Take the line containing "none -> black brick B2:B3 level 1" and each line after it through the end of the data below, and return them exactly, minus any pictures.

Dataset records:
"""

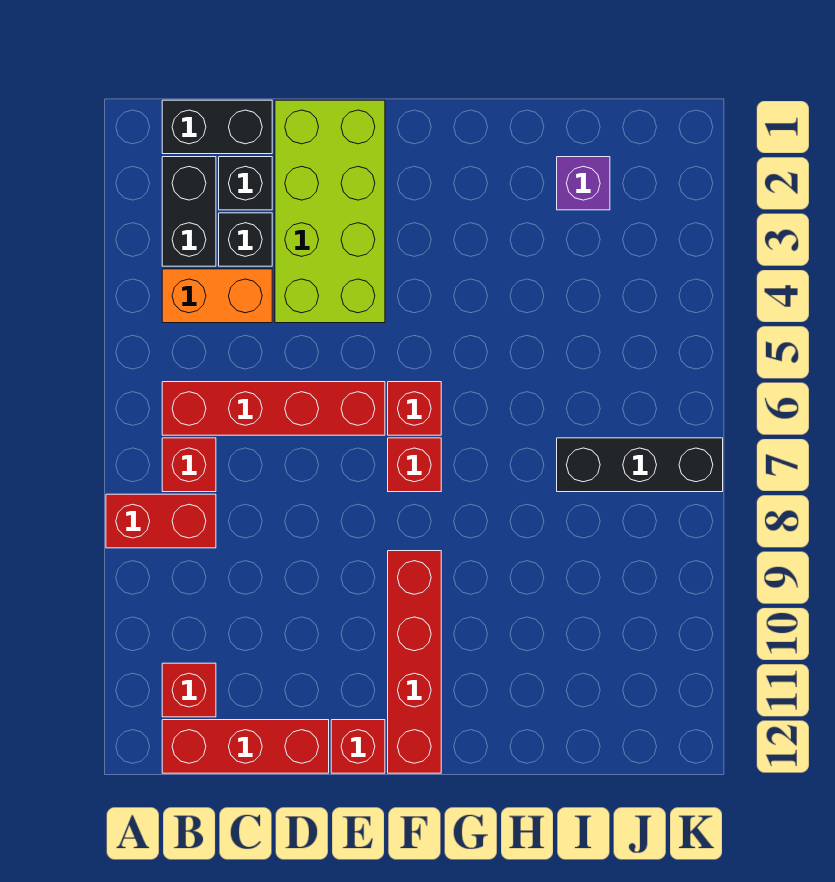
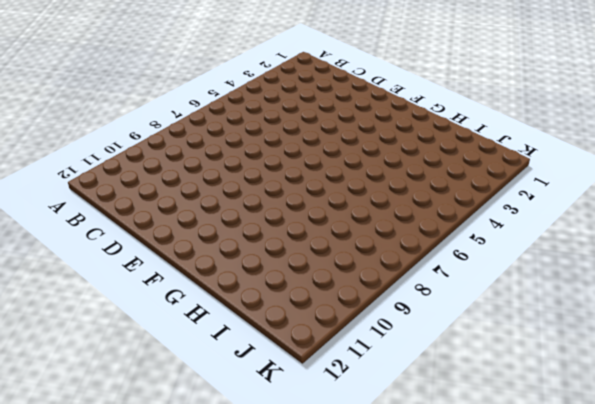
none -> red brick A8:B8 level 1
none -> black brick B1:C1 level 1
none -> black brick B2:B3 level 1

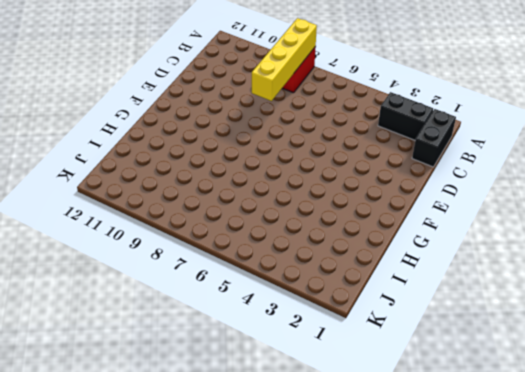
yellow brick A8:D8 level 2 -> none
none -> orange brick B4:C4 level 1
none -> red brick B6:E6 level 1
none -> red brick B7 level 1

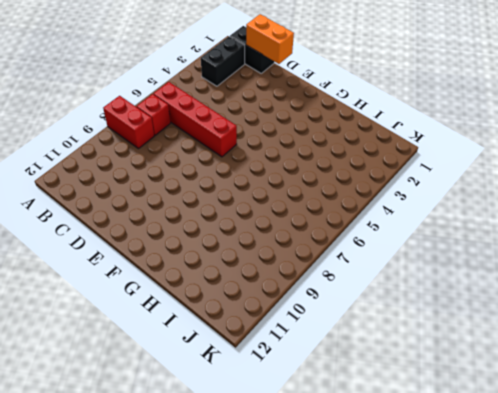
orange brick C1:D1 level 2 -> orange brick B4:C4 level 1
none -> red brick B11 level 1
none -> red brick B12:D12 level 1
none -> black brick C2 level 1

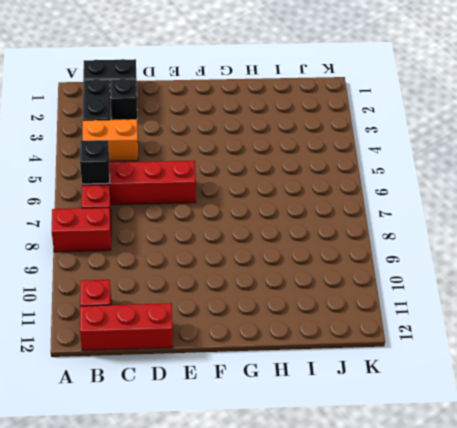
black brick B6 level 2 -> black brick C3 level 1
none -> lime brick D1:E4 level 1
none -> red brick E12 level 1
none -> red brick F6 level 1

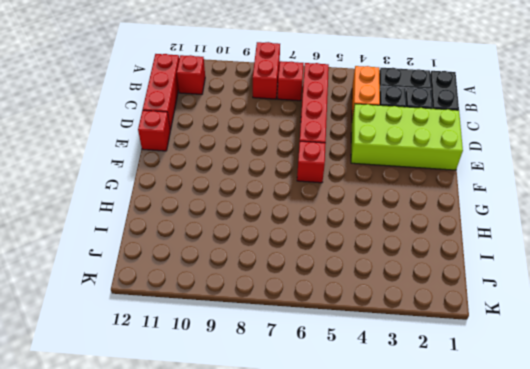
none -> red brick F7 level 1
none -> red brick F9:F12 level 1
none -> purple brick I2 level 1

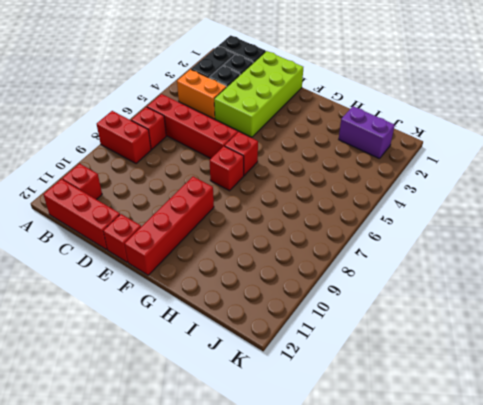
purple brick I2:J2 level 1 -> purple brick I2 level 1
none -> black brick I7:K7 level 1

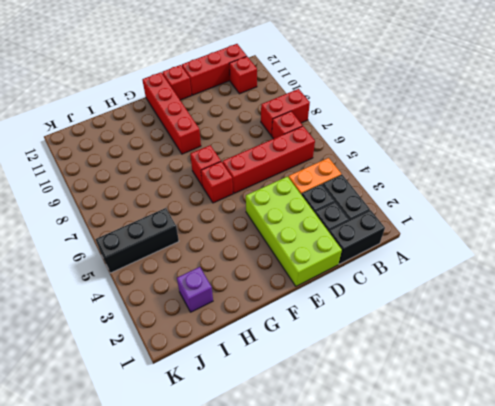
black brick I5:K5 level 1 -> black brick I7:K7 level 1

"""

**Response below**.
none -> black brick B2:B3 level 1

yellow brick A8:D8 level 2 -> none
none -> orange brick B4:C4 level 1
none -> red brick B6:E6 level 1
none -> red brick B7 level 1

orange brick C1:D1 level 2 -> orange brick B4:C4 level 1
none -> red brick B11 level 1
none -> red brick B12:D12 level 1
none -> black brick C2 level 1

black brick B6 level 2 -> black brick C3 level 1
none -> lime brick D1:E4 level 1
none -> red brick E12 level 1
none -> red brick F6 level 1

none -> red brick F7 level 1
none -> red brick F9:F12 level 1
none -> purple brick I2 level 1

purple brick I2:J2 level 1 -> purple brick I2 level 1
none -> black brick I7:K7 level 1

black brick I5:K5 level 1 -> black brick I7:K7 level 1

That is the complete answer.